• [Exercise data]:
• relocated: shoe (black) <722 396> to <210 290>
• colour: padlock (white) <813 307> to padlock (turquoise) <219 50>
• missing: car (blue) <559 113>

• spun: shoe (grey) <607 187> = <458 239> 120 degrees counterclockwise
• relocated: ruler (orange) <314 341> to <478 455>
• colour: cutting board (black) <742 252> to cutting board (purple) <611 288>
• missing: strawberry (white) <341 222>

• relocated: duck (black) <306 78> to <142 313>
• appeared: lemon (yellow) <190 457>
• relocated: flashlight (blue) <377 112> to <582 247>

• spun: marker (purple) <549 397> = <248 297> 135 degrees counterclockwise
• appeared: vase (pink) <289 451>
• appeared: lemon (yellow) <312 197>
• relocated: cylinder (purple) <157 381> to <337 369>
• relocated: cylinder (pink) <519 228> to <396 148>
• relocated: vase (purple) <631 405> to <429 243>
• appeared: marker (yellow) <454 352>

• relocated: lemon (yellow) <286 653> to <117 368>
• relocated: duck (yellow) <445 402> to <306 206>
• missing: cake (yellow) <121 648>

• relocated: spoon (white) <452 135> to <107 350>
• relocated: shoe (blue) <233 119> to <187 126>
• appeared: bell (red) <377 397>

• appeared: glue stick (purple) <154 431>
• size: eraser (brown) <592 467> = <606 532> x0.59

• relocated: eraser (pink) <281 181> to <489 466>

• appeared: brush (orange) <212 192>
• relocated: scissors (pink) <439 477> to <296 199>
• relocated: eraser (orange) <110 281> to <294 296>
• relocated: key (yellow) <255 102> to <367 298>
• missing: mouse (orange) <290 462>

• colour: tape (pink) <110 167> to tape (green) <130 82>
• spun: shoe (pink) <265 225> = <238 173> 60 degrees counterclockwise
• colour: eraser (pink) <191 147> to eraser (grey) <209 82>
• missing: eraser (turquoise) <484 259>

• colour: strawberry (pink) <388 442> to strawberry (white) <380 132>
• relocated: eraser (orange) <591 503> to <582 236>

• [Assignment]:
The records above should be copied out again in full, exactly as they appear.

• [Solution to this exercise]:
• relocated: shoe (black) <722 396> to <210 290>
• colour: padlock (white) <813 307> to padlock (turquoise) <219 50>
• missing: car (blue) <559 113>

• spun: shoe (grey) <607 187> = <458 239> 120 degrees counterclockwise
• relocated: ruler (orange) <314 341> to <478 455>
• colour: cutting board (black) <742 252> to cutting board (purple) <611 288>
• missing: strawberry (white) <341 222>

• relocated: duck (black) <306 78> to <142 313>
• appeared: lemon (yellow) <190 457>
• relocated: flashlight (blue) <377 112> to <582 247>

• spun: marker (purple) <549 397> = <248 297> 135 degrees counterclockwise
• appeared: vase (pink) <289 451>
• appeared: lemon (yellow) <312 197>
• relocated: cylinder (purple) <157 381> to <337 369>
• relocated: cylinder (pink) <519 228> to <396 148>
• relocated: vase (purple) <631 405> to <429 243>
• appeared: marker (yellow) <454 352>

• relocated: lemon (yellow) <286 653> to <117 368>
• relocated: duck (yellow) <445 402> to <306 206>
• missing: cake (yellow) <121 648>

• relocated: spoon (white) <452 135> to <107 350>
• relocated: shoe (blue) <233 119> to <187 126>
• appeared: bell (red) <377 397>

• appeared: glue stick (purple) <154 431>
• size: eraser (brown) <592 467> = <606 532> x0.59

• relocated: eraser (pink) <281 181> to <489 466>

• appeared: brush (orange) <212 192>
• relocated: scissors (pink) <439 477> to <296 199>
• relocated: eraser (orange) <110 281> to <294 296>
• relocated: key (yellow) <255 102> to <367 298>
• missing: mouse (orange) <290 462>

• colour: tape (pink) <110 167> to tape (green) <130 82>
• spun: shoe (pink) <265 225> = <238 173> 60 degrees counterclockwise
• colour: eraser (pink) <191 147> to eraser (grey) <209 82>
• missing: eraser (turquoise) <484 259>

• colour: strawberry (pink) <388 442> to strawberry (white) <380 132>
• relocated: eraser (orange) <591 503> to <582 236>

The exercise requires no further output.